* _YOUR OBJECTIVE_
All entries should be output exactly as they stand.

[Opening RECORDS section]

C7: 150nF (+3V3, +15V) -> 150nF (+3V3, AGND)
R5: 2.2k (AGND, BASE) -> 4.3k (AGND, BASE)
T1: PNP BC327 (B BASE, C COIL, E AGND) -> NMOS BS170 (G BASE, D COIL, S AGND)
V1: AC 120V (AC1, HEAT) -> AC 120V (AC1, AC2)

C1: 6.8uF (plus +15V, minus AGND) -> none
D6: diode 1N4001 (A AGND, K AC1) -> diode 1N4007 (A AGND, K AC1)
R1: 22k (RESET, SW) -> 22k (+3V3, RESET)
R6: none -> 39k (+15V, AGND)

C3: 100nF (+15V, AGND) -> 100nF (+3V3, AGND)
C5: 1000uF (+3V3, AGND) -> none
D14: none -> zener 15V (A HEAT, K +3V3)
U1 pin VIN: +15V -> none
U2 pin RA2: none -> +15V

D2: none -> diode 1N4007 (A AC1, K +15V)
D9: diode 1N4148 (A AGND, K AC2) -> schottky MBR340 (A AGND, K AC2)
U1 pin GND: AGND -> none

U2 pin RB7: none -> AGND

[Closing RECORDS section]

* _OUTPUT FOR THIS TASK_
C7: 150nF (+3V3, +15V) -> 150nF (+3V3, AGND)
R5: 2.2k (AGND, BASE) -> 4.3k (AGND, BASE)
T1: PNP BC327 (B BASE, C COIL, E AGND) -> NMOS BS170 (G BASE, D COIL, S AGND)
V1: AC 120V (AC1, HEAT) -> AC 120V (AC1, AC2)

C1: 6.8uF (plus +15V, minus AGND) -> none
D6: diode 1N4001 (A AGND, K AC1) -> diode 1N4007 (A AGND, K AC1)
R1: 22k (RESET, SW) -> 22k (+3V3, RESET)
R6: none -> 39k (+15V, AGND)

C3: 100nF (+15V, AGND) -> 100nF (+3V3, AGND)
C5: 1000uF (+3V3, AGND) -> none
D14: none -> zener 15V (A HEAT, K +3V3)
U1 pin VIN: +15V -> none
U2 pin RA2: none -> +15V

D2: none -> diode 1N4007 (A AC1, K +15V)
D9: diode 1N4148 (A AGND, K AC2) -> schottky MBR340 (A AGND, K AC2)
U1 pin GND: AGND -> none

U2 pin RB7: none -> AGND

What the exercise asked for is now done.